_Your task_.
The full set of lines below has to be duplicated exactly, with no picture kept.

Scene image comparisons
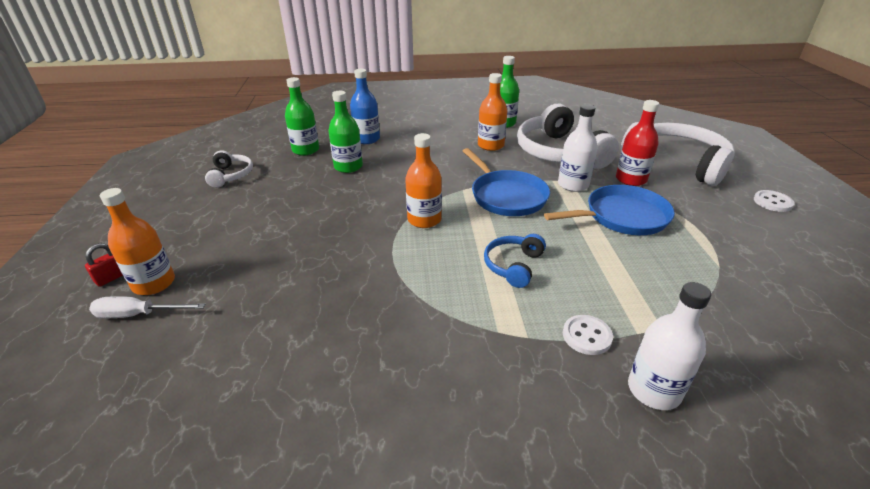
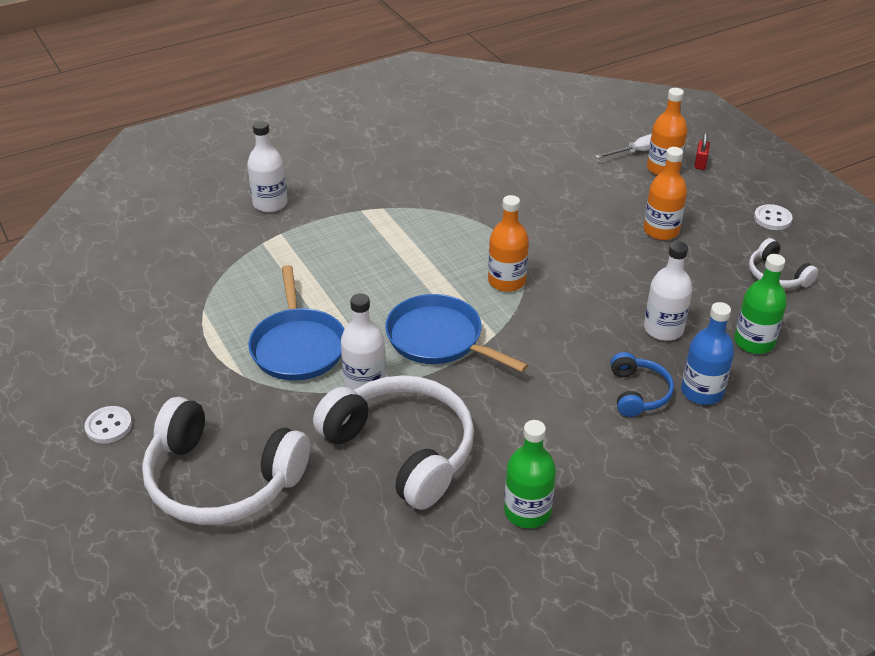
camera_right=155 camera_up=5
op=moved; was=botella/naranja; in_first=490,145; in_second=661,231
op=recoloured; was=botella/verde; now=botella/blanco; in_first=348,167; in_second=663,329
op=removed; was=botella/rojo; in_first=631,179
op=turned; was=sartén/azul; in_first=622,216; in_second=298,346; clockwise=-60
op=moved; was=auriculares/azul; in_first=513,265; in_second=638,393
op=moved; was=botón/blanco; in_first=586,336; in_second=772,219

_Answer section_.
camera_right=155 camera_up=5
op=moved; was=botella/naranja; in_first=490,145; in_second=661,231
op=recoloured; was=botella/verde; now=botella/blanco; in_first=348,167; in_second=663,329
op=removed; was=botella/rojo; in_first=631,179
op=turned; was=sartén/azul; in_first=622,216; in_second=298,346; clockwise=-60
op=moved; was=auriculares/azul; in_first=513,265; in_second=638,393
op=moved; was=botón/blanco; in_first=586,336; in_second=772,219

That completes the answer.